* **Task directions**:
All that should come back is the lines of the data below from the one containing "added,,,turquoise_gunosebik (1st from" to the one containing "# camera: 25 degrees right, 10 degrees down", inclusive, exactly as they stand.

* **Information provided**:

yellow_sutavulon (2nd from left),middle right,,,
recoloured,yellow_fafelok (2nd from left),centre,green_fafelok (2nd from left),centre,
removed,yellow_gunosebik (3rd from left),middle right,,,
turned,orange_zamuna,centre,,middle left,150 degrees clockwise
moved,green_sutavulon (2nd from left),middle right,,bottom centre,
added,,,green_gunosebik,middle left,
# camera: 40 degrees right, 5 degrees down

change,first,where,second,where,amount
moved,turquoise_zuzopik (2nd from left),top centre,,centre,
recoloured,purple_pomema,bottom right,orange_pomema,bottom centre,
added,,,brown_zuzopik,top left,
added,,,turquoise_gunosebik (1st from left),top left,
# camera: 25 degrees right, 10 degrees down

* * *

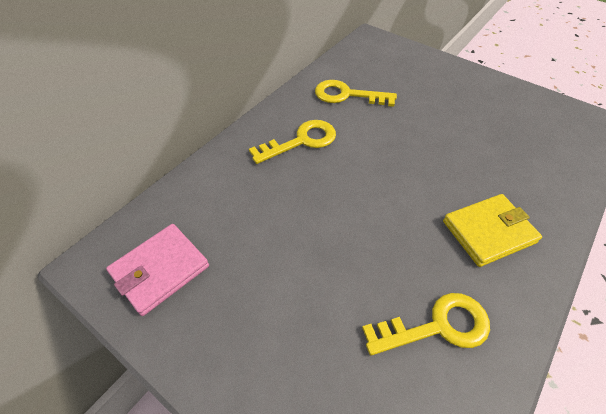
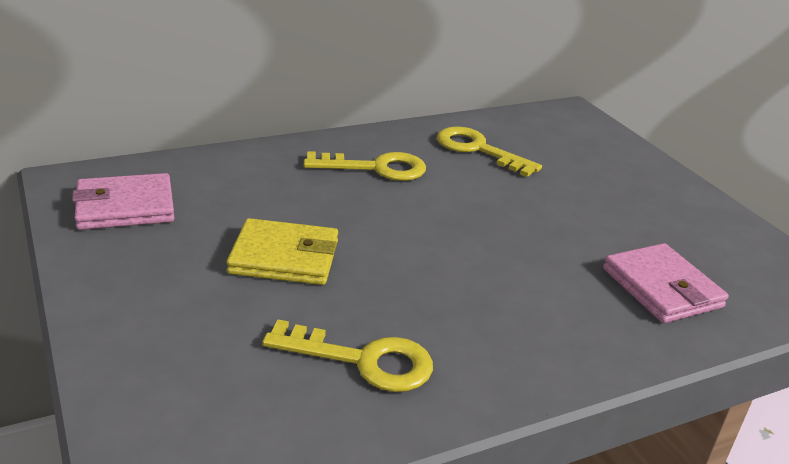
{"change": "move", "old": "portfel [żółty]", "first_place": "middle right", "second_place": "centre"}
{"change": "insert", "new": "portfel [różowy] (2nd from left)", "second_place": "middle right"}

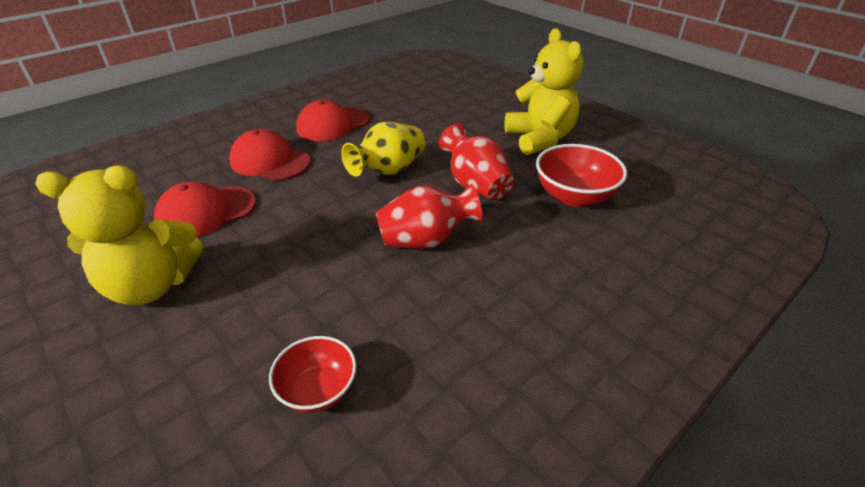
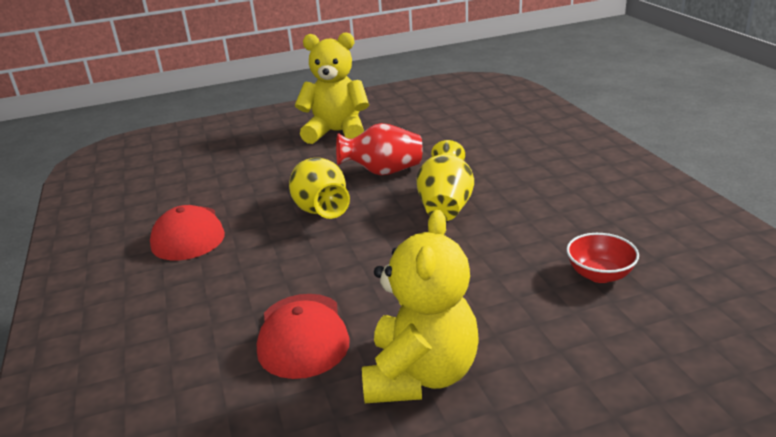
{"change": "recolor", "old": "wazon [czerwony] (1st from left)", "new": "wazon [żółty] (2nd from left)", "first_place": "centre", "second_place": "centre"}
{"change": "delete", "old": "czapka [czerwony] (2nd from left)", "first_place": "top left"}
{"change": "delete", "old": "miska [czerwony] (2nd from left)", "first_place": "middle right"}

* **Expected answer**:
added,,,turquoise_gunosebik (1st from left),top left,
# camera: 25 degrees right, 10 degrees down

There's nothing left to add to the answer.